§ **Data in this exercise**:
——

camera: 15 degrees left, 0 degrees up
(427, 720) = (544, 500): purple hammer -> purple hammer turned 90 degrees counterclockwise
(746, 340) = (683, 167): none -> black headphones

——

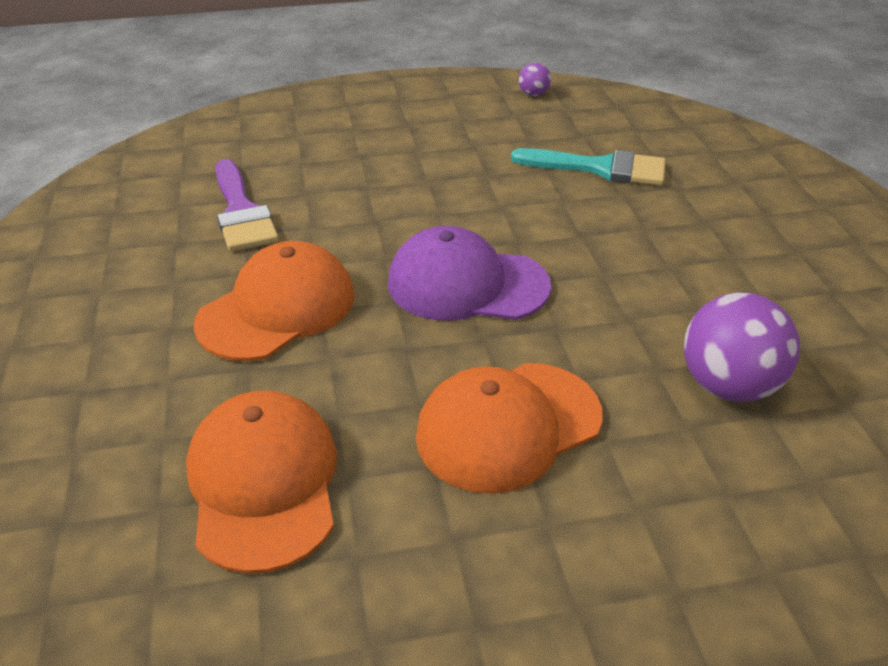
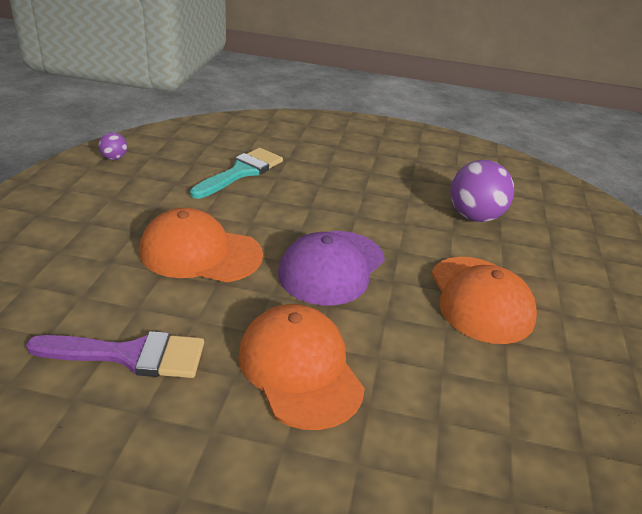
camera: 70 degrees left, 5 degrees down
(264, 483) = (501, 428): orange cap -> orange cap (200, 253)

——

§ **Task to carry out**: Retype only this portion of the data above: the line containing "camera: 15 degrees left, 0 degrees up", the line containing "(746, 340) = (683, 167): none", and all lines between them, exactly.

§ **Response to this task**:
camera: 15 degrees left, 0 degrees up
(427, 720) = (544, 500): purple hammer -> purple hammer turned 90 degrees counterclockwise
(746, 340) = (683, 167): none -> black headphones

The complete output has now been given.